- What you have to do: Please restate every line below exactly, without any pictures.

- Data below:

□ □ □ □ □

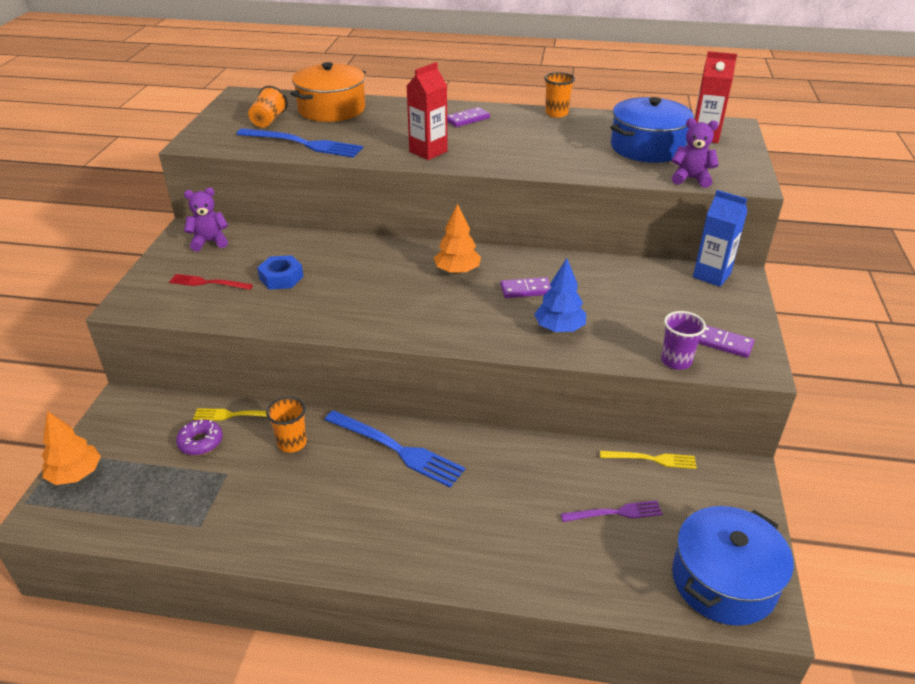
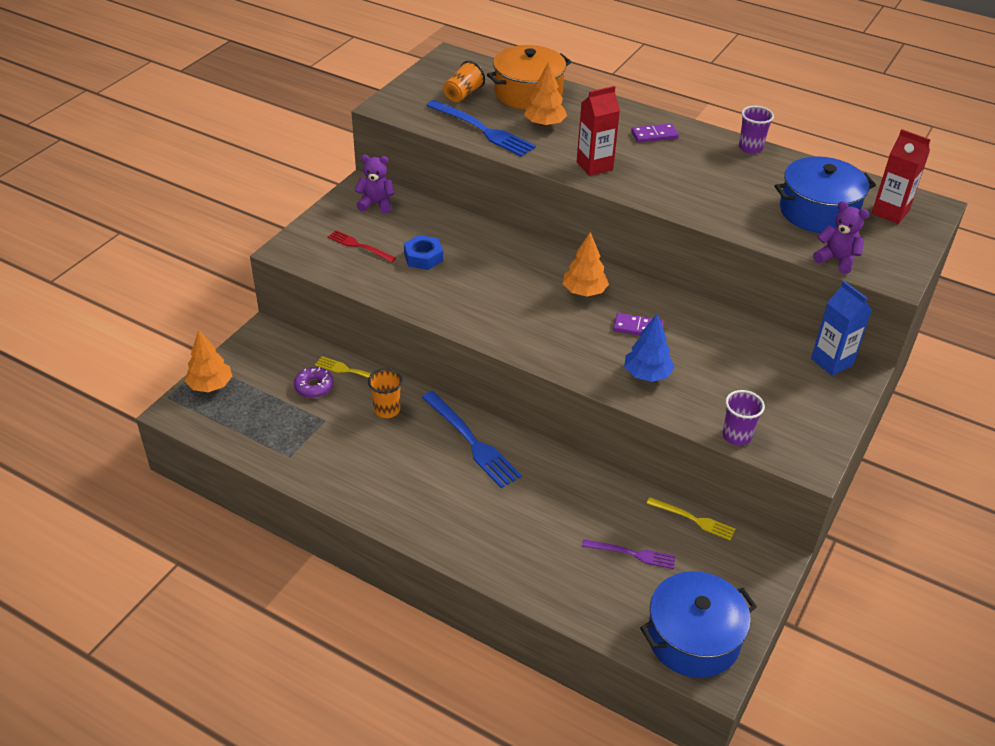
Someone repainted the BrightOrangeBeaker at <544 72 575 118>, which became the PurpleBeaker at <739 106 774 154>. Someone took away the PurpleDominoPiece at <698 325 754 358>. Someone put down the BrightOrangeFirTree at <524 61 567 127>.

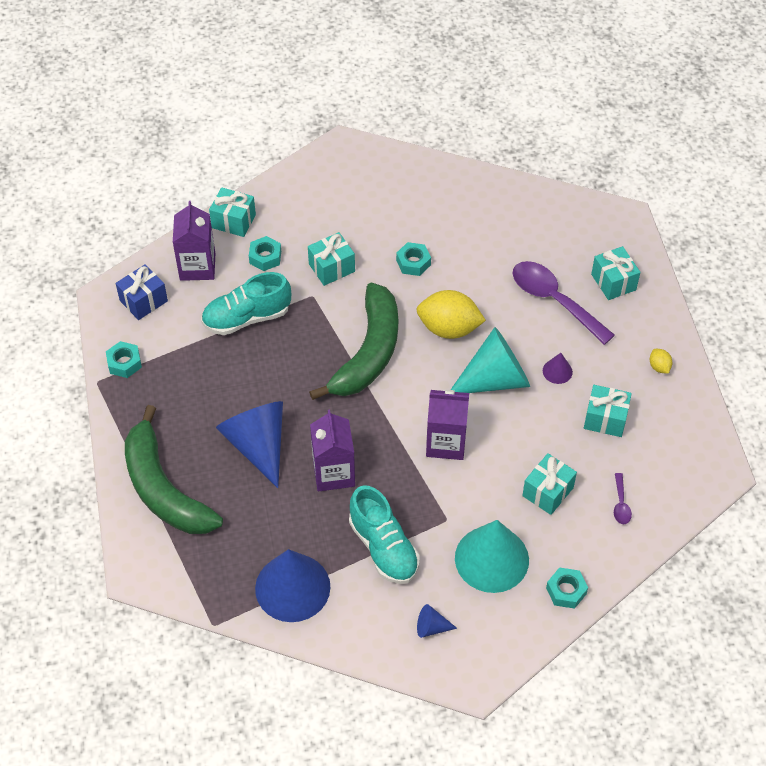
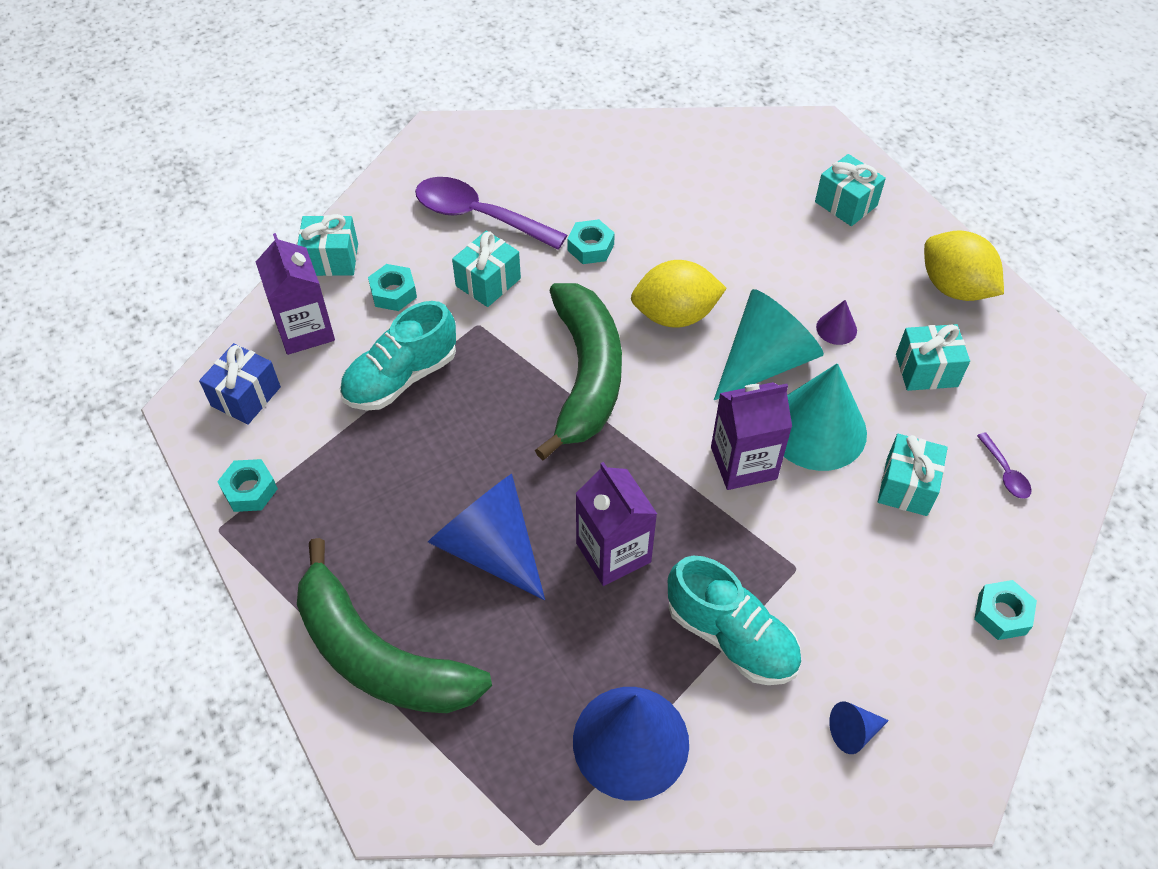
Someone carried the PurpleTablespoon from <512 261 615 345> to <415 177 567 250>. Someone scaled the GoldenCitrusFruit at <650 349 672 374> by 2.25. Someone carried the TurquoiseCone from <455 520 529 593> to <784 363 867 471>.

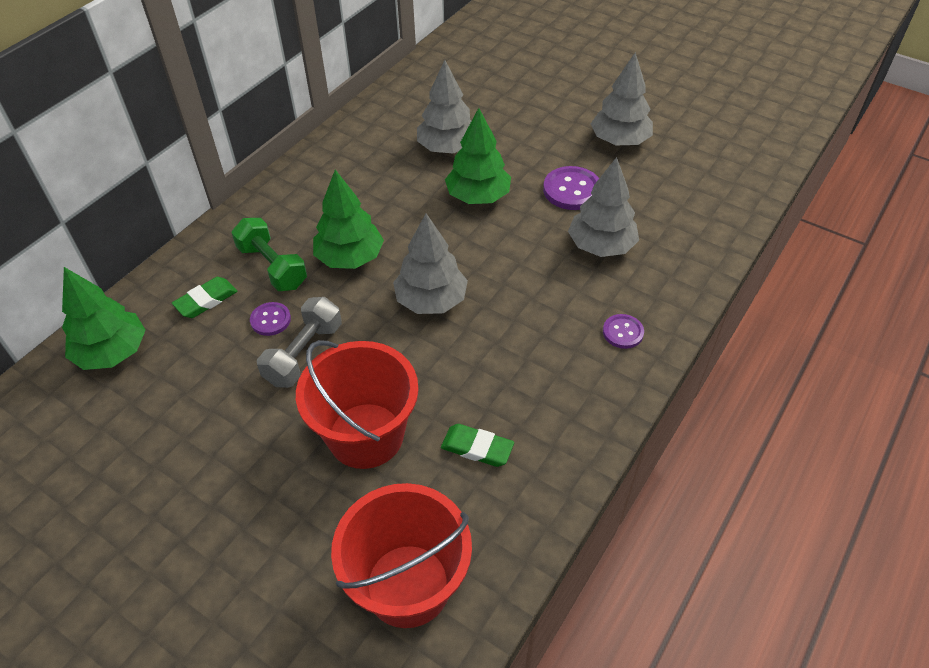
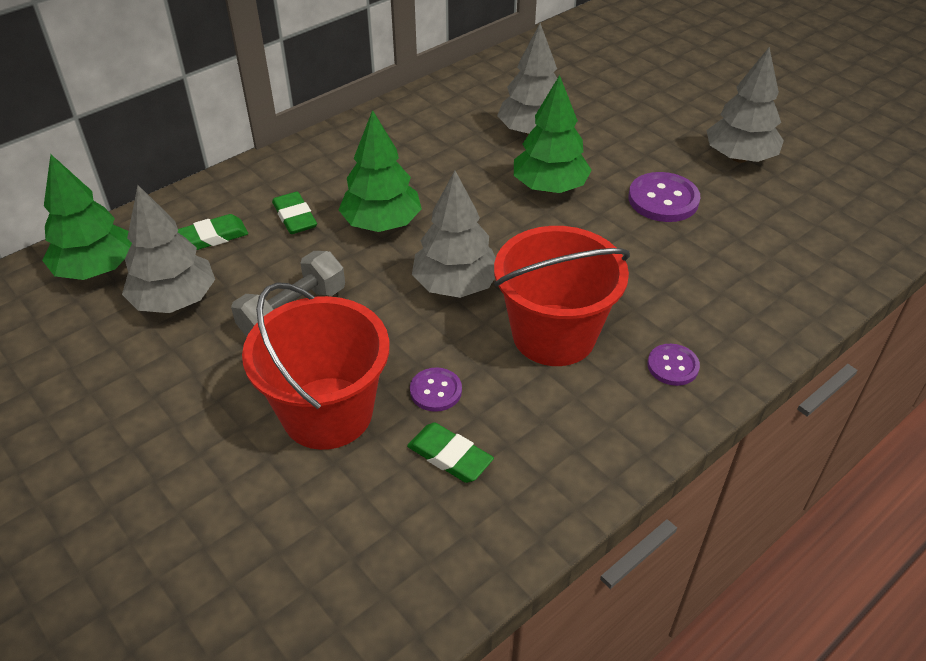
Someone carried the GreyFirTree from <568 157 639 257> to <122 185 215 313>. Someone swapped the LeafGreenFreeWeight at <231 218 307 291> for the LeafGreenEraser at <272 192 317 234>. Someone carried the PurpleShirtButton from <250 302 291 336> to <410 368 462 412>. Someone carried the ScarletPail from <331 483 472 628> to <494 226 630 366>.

□ □ □ □ □

- Response area:
Someone repainted the BrightOrangeBeaker at <544 72 575 118>, which became the PurpleBeaker at <739 106 774 154>. Someone took away the PurpleDominoPiece at <698 325 754 358>. Someone put down the BrightOrangeFirTree at <524 61 567 127>.

Someone carried the PurpleTablespoon from <512 261 615 345> to <415 177 567 250>. Someone scaled the GoldenCitrusFruit at <650 349 672 374> by 2.25. Someone carried the TurquoiseCone from <455 520 529 593> to <784 363 867 471>.

Someone carried the GreyFirTree from <568 157 639 257> to <122 185 215 313>. Someone swapped the LeafGreenFreeWeight at <231 218 307 291> for the LeafGreenEraser at <272 192 317 234>. Someone carried the PurpleShirtButton from <250 302 291 336> to <410 368 462 412>. Someone carried the ScarletPail from <331 483 472 628> to <494 226 630 366>.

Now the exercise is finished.